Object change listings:
==================================================

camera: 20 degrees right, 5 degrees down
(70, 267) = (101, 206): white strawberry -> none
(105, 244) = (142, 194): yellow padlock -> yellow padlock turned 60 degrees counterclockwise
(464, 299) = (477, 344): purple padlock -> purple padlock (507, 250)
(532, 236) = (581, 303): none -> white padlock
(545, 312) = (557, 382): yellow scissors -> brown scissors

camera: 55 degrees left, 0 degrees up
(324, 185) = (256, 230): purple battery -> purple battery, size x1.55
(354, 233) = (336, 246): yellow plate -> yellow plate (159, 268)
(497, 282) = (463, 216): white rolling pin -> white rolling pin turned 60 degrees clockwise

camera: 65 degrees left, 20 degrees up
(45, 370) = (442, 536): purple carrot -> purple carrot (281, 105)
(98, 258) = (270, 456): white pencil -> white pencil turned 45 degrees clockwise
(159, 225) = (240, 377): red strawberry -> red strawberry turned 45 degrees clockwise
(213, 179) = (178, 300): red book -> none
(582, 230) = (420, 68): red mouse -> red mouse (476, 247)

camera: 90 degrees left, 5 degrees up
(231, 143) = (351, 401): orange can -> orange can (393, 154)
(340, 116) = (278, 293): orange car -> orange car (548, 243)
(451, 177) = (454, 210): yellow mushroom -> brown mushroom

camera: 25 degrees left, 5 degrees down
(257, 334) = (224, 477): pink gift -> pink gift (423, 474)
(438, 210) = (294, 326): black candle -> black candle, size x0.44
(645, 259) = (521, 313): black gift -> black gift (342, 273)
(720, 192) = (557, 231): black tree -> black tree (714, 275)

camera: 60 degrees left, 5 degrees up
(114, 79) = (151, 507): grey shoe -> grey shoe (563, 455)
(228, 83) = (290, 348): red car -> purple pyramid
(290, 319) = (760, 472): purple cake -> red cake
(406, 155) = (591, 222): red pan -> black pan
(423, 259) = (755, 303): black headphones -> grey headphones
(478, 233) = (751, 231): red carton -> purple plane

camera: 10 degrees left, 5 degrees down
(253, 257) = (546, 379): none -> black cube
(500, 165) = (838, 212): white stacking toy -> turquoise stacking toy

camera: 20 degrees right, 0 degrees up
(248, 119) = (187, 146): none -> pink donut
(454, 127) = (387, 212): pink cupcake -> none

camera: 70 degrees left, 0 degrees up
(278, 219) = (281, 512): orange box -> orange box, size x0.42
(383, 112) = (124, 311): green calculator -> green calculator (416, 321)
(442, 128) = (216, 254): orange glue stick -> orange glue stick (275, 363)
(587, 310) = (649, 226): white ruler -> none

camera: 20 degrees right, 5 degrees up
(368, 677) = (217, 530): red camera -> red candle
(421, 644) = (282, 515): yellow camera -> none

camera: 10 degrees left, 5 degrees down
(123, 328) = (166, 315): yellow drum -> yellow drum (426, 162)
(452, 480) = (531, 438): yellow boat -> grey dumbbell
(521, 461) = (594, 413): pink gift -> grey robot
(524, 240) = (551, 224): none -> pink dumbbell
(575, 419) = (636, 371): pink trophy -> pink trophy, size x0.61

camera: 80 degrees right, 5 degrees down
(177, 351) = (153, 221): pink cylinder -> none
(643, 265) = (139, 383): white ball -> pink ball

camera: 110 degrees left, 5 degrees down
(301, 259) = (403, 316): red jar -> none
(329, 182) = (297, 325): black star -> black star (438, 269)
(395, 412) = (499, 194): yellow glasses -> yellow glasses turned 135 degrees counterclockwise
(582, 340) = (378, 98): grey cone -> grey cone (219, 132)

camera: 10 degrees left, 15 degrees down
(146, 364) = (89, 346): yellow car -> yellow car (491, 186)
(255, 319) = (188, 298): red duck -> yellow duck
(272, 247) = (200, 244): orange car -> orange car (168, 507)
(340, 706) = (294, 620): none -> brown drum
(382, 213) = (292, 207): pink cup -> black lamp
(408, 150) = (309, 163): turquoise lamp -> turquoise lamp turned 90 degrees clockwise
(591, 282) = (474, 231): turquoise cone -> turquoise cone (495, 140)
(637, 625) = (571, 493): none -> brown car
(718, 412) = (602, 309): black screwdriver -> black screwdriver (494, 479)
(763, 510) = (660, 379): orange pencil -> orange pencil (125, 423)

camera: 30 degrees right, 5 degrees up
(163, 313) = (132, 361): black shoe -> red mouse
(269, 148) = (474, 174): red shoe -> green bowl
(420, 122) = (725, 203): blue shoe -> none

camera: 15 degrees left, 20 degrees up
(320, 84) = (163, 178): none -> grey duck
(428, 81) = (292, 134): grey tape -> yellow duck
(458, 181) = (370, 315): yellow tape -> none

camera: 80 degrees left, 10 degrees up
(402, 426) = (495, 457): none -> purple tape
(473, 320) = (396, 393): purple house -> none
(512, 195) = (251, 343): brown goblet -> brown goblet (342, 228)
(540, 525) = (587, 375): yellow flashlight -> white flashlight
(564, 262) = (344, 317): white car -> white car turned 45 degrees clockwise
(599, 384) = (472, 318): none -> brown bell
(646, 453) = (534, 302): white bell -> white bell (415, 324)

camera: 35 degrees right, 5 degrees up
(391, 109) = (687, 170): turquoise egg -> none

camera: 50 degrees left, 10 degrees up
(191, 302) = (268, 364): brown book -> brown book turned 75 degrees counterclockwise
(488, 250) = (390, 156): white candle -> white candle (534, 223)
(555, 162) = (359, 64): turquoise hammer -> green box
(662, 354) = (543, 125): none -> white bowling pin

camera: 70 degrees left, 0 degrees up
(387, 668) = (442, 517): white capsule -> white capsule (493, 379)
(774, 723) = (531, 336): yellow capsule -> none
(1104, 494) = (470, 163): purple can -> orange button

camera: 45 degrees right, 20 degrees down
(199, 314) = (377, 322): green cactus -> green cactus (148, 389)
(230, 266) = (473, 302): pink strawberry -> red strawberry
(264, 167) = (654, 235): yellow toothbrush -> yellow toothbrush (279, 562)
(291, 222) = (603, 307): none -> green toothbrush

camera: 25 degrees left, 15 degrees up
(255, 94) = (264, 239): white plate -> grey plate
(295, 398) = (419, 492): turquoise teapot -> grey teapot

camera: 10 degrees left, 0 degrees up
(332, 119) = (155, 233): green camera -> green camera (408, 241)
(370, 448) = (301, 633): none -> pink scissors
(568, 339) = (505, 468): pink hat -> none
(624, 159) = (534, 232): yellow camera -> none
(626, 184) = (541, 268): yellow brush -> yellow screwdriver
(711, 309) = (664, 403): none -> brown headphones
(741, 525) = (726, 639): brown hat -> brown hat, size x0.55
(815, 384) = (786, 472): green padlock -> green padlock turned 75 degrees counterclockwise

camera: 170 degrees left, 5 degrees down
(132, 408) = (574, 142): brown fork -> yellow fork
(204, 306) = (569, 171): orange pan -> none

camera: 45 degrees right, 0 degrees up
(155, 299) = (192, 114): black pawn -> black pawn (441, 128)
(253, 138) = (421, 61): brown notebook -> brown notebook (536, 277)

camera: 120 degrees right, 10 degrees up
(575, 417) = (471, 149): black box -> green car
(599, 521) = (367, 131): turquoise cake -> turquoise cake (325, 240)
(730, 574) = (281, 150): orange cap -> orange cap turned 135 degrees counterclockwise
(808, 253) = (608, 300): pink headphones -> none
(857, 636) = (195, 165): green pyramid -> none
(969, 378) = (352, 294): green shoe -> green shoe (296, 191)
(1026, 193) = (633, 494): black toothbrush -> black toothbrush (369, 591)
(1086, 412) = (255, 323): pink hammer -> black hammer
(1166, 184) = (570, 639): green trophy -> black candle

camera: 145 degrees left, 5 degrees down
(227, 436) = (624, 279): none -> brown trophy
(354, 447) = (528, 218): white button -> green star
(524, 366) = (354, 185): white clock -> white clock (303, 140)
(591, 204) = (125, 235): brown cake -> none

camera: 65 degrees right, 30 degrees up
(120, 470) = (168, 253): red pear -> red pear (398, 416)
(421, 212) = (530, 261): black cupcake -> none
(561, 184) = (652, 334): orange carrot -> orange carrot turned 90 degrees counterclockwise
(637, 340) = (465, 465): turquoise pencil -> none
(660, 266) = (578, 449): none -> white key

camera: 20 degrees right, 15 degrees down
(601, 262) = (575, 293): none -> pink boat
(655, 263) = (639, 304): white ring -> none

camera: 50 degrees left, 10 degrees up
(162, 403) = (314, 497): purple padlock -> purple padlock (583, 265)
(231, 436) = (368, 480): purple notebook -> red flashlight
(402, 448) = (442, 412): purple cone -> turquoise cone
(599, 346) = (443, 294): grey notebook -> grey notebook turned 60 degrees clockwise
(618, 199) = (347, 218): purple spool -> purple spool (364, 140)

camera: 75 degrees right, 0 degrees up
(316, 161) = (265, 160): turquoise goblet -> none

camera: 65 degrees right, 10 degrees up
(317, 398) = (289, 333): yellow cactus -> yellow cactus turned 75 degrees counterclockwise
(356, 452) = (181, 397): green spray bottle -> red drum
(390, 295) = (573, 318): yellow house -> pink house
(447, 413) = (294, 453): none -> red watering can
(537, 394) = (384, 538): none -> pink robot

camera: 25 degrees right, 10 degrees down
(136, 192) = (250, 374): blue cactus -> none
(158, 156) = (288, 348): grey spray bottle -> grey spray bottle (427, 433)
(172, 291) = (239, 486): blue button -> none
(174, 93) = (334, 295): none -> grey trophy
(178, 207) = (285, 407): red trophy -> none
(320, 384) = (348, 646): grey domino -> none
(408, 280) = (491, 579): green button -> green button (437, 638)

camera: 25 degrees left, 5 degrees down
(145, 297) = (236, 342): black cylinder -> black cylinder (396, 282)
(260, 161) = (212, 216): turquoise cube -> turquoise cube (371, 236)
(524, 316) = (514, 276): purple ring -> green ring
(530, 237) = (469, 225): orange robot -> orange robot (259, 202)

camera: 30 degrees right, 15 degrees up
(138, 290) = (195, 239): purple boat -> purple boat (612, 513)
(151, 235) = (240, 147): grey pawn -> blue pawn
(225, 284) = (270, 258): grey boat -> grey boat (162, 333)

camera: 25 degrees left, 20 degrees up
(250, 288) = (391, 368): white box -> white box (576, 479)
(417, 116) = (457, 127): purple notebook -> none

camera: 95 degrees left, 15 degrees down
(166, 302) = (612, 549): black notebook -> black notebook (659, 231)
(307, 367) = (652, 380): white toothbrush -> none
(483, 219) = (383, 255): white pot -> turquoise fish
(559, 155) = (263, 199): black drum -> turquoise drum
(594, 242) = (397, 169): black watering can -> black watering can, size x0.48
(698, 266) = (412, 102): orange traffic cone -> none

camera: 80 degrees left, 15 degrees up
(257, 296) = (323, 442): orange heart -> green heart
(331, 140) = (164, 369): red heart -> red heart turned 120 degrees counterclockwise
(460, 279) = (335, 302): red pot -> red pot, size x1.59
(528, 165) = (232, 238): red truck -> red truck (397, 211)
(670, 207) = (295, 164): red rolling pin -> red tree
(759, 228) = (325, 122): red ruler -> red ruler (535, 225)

==================================================

TASK REQUIREMENTS: Using the records above, set down exactly the lines from the one with "(718, 412) = (602, 309): black" through the one with "(191, 302) = (268, 364): brown", inclusive, and nothing more.

TASK SOLUTION:
(718, 412) = (602, 309): black screwdriver -> black screwdriver (494, 479)
(763, 510) = (660, 379): orange pencil -> orange pencil (125, 423)

camera: 30 degrees right, 5 degrees up
(163, 313) = (132, 361): black shoe -> red mouse
(269, 148) = (474, 174): red shoe -> green bowl
(420, 122) = (725, 203): blue shoe -> none

camera: 15 degrees left, 20 degrees up
(320, 84) = (163, 178): none -> grey duck
(428, 81) = (292, 134): grey tape -> yellow duck
(458, 181) = (370, 315): yellow tape -> none

camera: 80 degrees left, 10 degrees up
(402, 426) = (495, 457): none -> purple tape
(473, 320) = (396, 393): purple house -> none
(512, 195) = (251, 343): brown goblet -> brown goblet (342, 228)
(540, 525) = (587, 375): yellow flashlight -> white flashlight
(564, 262) = (344, 317): white car -> white car turned 45 degrees clockwise
(599, 384) = (472, 318): none -> brown bell
(646, 453) = (534, 302): white bell -> white bell (415, 324)

camera: 35 degrees right, 5 degrees up
(391, 109) = (687, 170): turquoise egg -> none

camera: 50 degrees left, 10 degrees up
(191, 302) = (268, 364): brown book -> brown book turned 75 degrees counterclockwise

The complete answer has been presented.